EXERCISE DETAILS: Give again, word for word, every line below from the one that has "Silma Orders: [936,144,1266,269]" through the one that has "archive.jpg: [178,367,208,407] ->", both included, and no others.

LISTED ENTRIES:
────────────────────

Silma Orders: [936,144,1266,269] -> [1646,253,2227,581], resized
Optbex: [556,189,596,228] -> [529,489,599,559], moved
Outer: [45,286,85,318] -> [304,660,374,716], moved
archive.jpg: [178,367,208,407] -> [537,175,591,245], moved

────────────────────

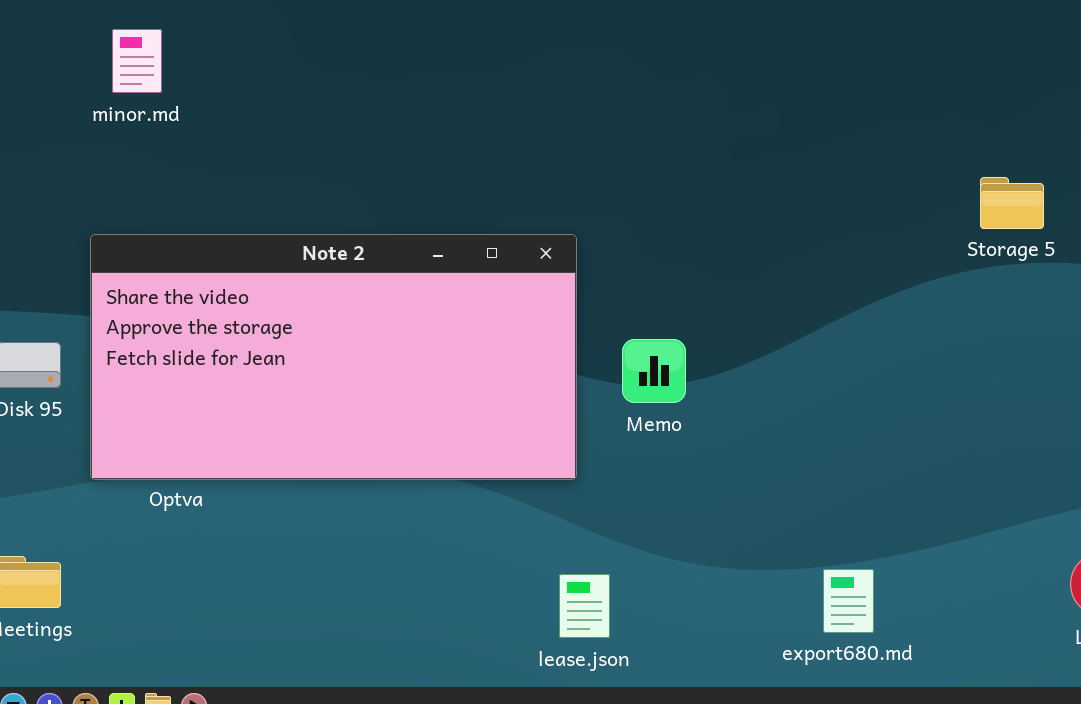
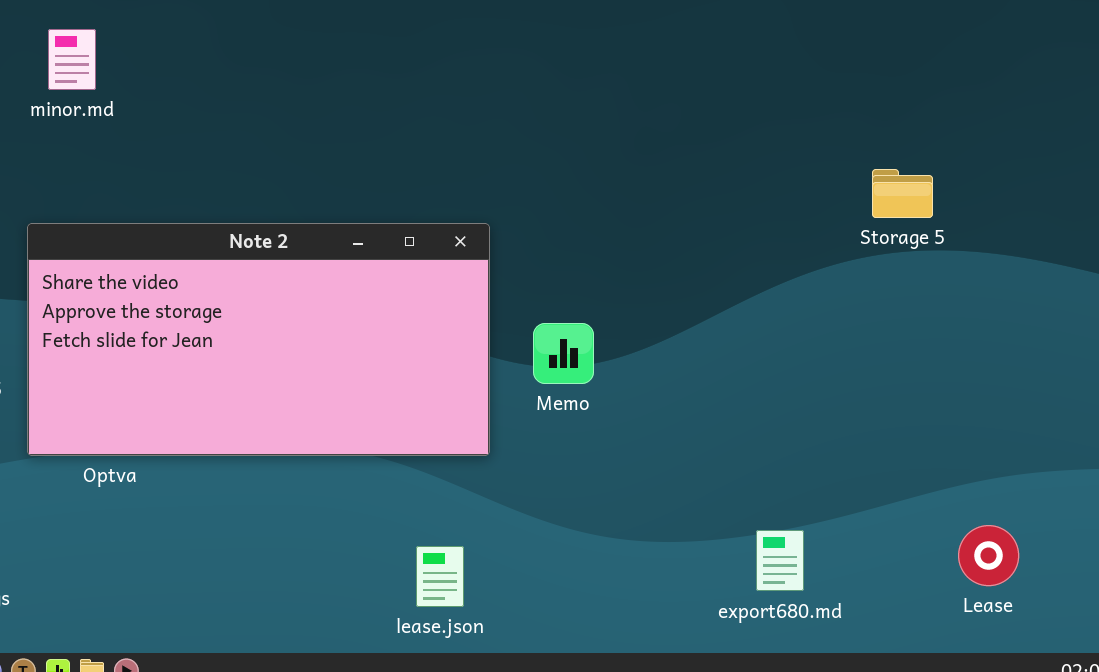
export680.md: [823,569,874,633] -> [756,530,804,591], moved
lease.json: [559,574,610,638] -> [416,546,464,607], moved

────────────────────

ANSWER TO THIS TASK:
Silma Orders: [936,144,1266,269] -> [1646,253,2227,581], resized
Optbex: [556,189,596,228] -> [529,489,599,559], moved
Outer: [45,286,85,318] -> [304,660,374,716], moved
archive.jpg: [178,367,208,407] -> [537,175,591,245], moved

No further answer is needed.